======== AVAILABLE RECORDS ========

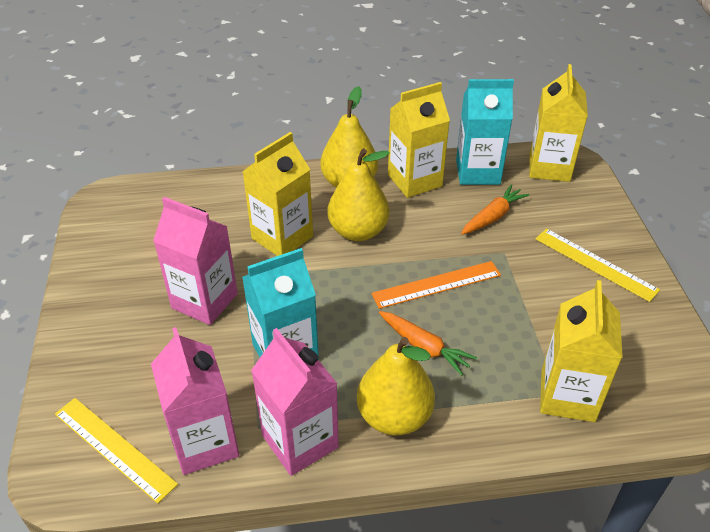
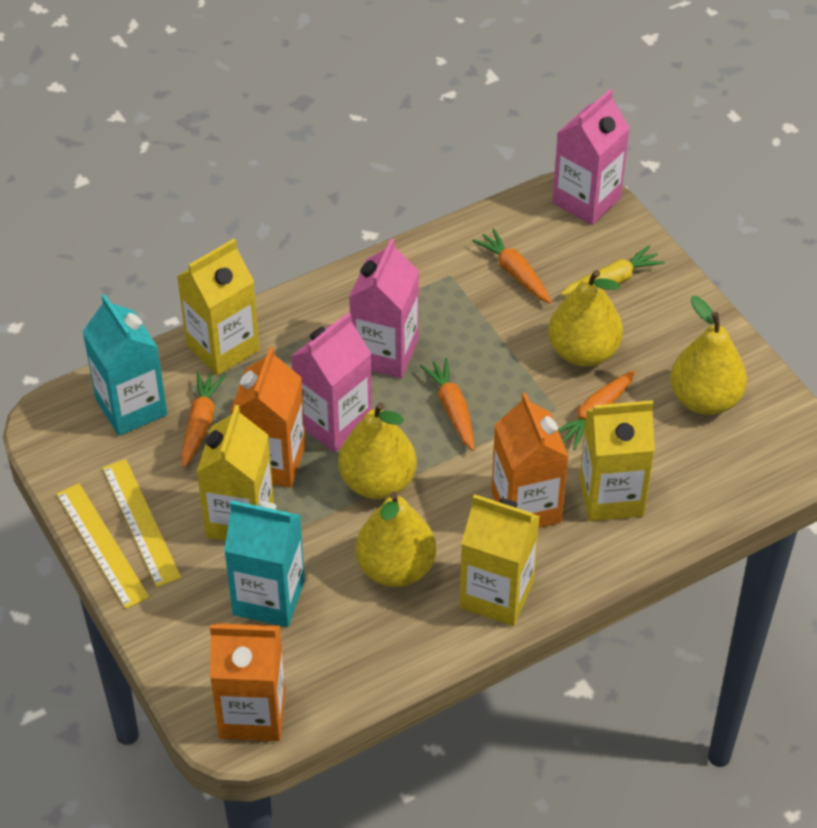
orange carrot: 2 -> 4
orange carton: 0 -> 3
orange ruler: 1 -> 0
yellow carrot: 0 -> 1
yellow pear: 3 -> 4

========

EXERCISE PROMPT: Looking at the entries above, count the lines that contain the string "orange", then give the number and nothing else.

OUTPUT FOR THIS TASK: 3